● INSTRUCTIONS TO FOLLOW
Type out the listing again, exactly, with every line included.
------------------------------------
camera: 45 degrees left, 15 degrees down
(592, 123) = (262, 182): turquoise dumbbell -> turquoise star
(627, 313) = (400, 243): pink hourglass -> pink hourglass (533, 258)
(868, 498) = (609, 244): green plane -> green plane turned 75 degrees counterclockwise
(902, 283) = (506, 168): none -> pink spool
------------------------------------
● TASK RESULT
camera: 45 degrees left, 15 degrees down
(592, 123) = (262, 182): turquoise dumbbell -> turquoise star
(627, 313) = (400, 243): pink hourglass -> pink hourglass (533, 258)
(868, 498) = (609, 244): green plane -> green plane turned 75 degrees counterclockwise
(902, 283) = (506, 168): none -> pink spool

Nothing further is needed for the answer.